→ Input records:
════════════════════
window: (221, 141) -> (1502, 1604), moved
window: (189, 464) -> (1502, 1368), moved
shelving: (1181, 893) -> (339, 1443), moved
════════════════════
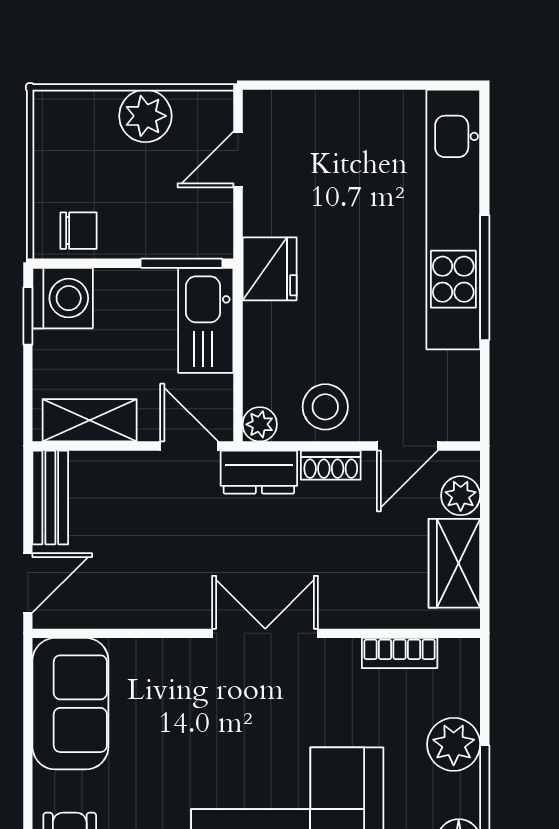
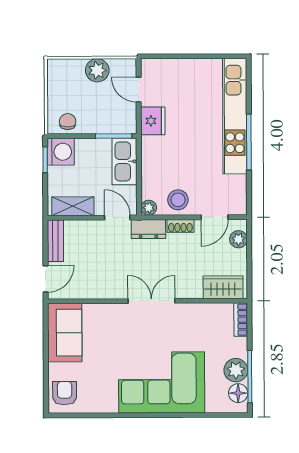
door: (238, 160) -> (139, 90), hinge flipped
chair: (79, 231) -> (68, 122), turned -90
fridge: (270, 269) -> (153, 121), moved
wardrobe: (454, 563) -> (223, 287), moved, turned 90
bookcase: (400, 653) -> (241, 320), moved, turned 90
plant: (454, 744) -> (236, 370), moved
════════════════════
→ Instruction:
Send back an exact copy of only the lines from the line with "fridge: (270, 269) -> (153, 121), moved" up to and including the line with "plant: (454, 744) -> (236, 370), moved" in the data above.

→ Reply to the task:
fridge: (270, 269) -> (153, 121), moved
wardrobe: (454, 563) -> (223, 287), moved, turned 90
bookcase: (400, 653) -> (241, 320), moved, turned 90
plant: (454, 744) -> (236, 370), moved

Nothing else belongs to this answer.